When you reach the line with "in_first: [382, 132, 39, 43]" in the data below, begin printing lines exactly, and stop once the line with "in_first: [636, 386, 61, 99]" has been printed.

══ DATA SUPPLIED ══

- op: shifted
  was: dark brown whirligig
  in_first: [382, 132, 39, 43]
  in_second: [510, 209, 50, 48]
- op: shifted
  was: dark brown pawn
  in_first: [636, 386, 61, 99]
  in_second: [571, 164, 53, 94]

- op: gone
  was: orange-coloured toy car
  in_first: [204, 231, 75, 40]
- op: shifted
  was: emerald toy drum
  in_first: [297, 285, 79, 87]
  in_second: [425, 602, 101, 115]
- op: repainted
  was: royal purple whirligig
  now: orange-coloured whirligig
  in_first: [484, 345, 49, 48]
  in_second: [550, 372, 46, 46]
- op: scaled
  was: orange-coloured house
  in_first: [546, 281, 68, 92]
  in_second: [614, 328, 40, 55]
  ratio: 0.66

═══
══ DATA SUPPLIED ══

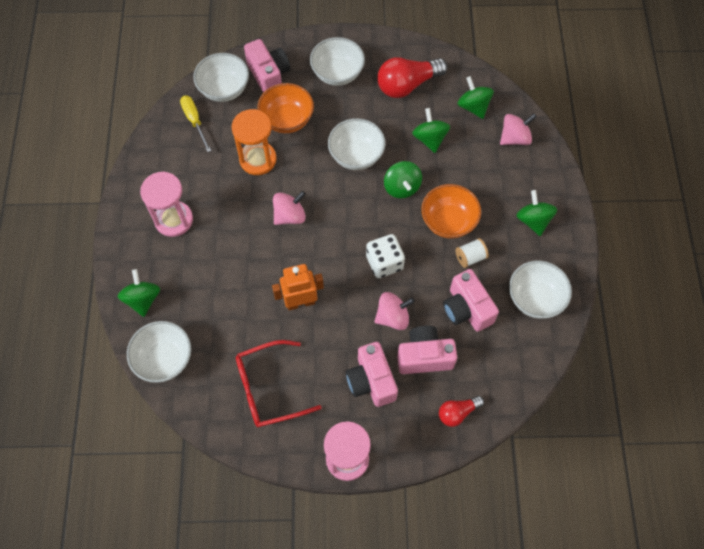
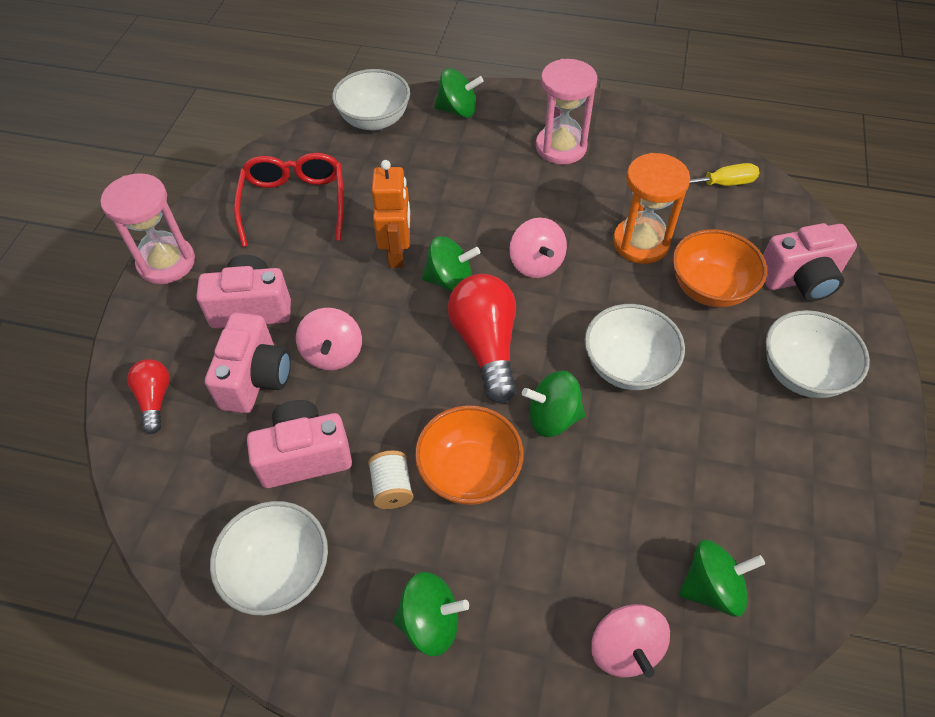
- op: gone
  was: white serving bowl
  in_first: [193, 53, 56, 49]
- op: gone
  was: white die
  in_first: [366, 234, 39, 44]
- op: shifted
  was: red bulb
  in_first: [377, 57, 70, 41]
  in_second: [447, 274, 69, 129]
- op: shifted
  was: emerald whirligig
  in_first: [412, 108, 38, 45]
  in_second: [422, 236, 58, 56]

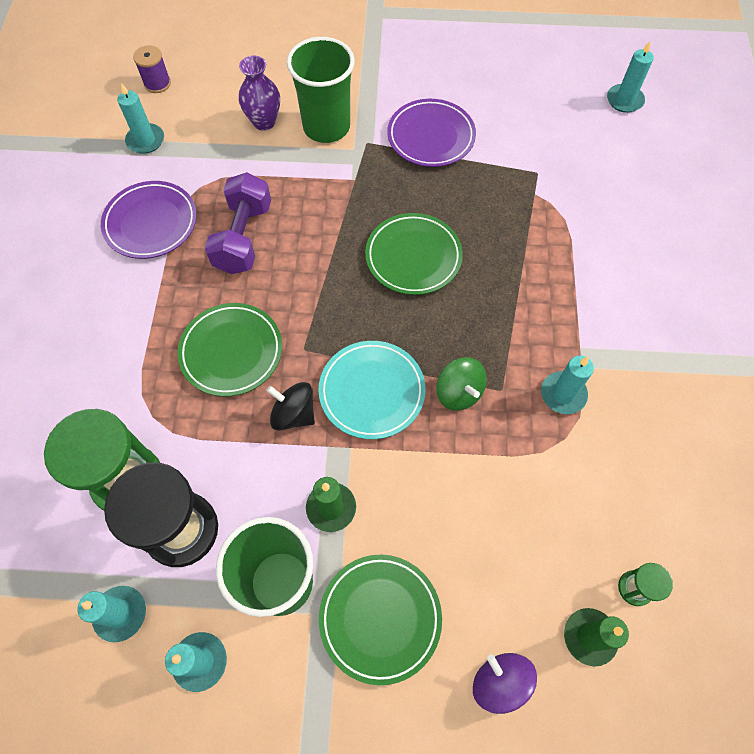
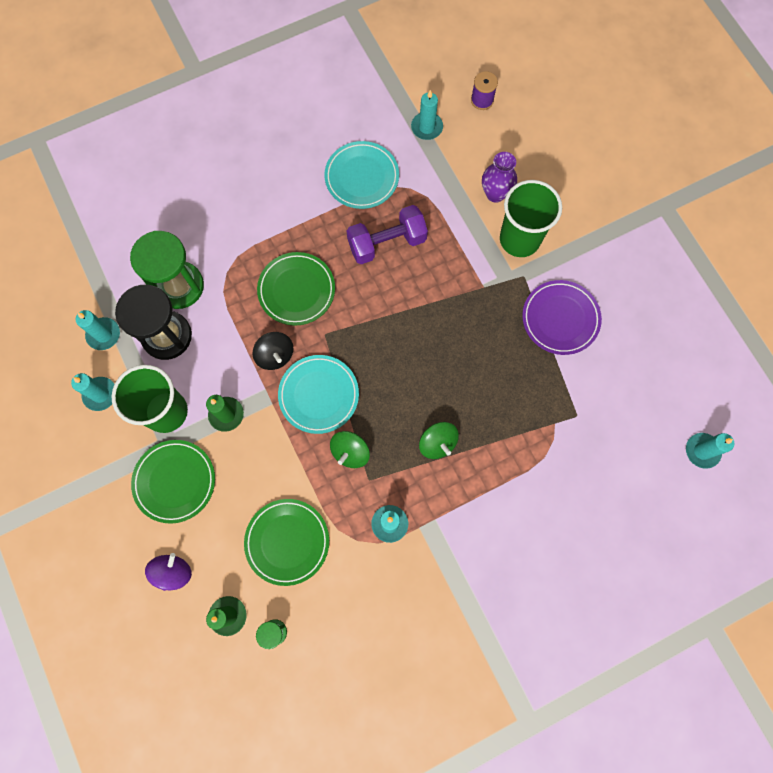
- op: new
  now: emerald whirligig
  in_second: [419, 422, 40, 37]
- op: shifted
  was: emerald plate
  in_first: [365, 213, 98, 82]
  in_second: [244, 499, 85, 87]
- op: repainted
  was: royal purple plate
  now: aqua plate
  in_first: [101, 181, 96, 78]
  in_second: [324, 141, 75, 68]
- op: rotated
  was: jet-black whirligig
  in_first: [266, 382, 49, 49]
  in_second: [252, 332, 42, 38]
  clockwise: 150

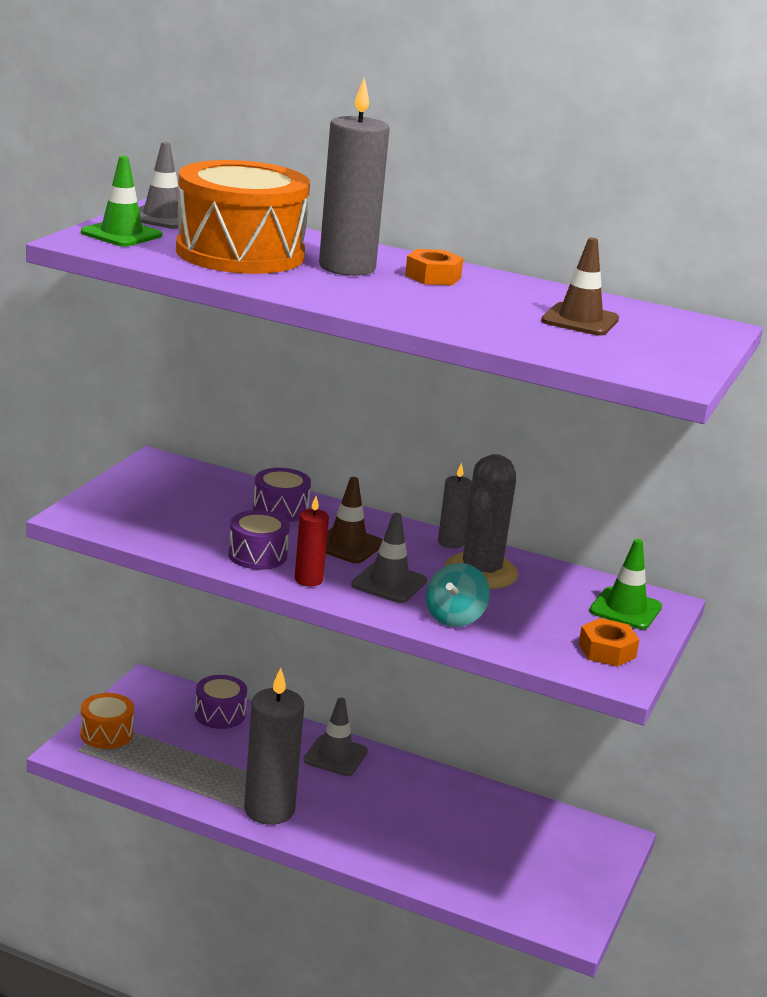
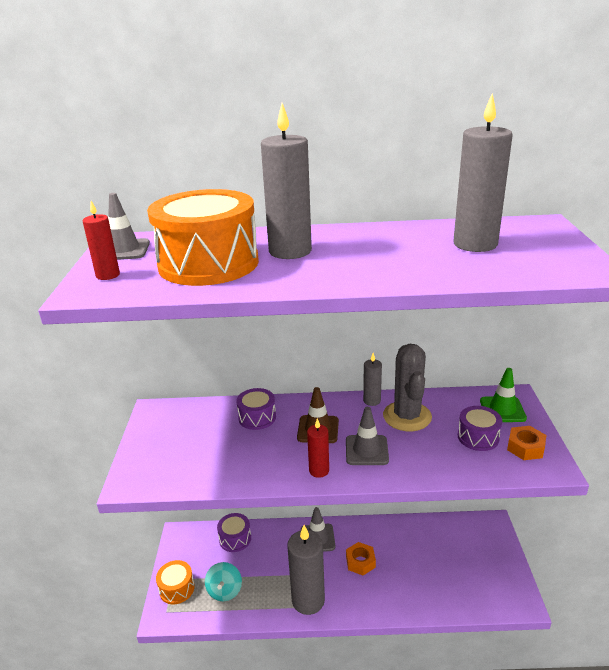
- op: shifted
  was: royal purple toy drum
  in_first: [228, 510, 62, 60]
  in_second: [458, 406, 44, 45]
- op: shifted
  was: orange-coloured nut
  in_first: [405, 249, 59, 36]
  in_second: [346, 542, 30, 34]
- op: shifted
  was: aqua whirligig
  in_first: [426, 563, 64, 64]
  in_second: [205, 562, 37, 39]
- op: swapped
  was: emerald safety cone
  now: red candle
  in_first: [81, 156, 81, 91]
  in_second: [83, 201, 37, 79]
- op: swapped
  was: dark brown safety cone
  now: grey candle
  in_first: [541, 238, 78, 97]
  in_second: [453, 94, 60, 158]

═══

REPLY TO THE TASK
  in_first: [382, 132, 39, 43]
  in_second: [510, 209, 50, 48]
- op: shifted
  was: dark brown pawn
  in_first: [636, 386, 61, 99]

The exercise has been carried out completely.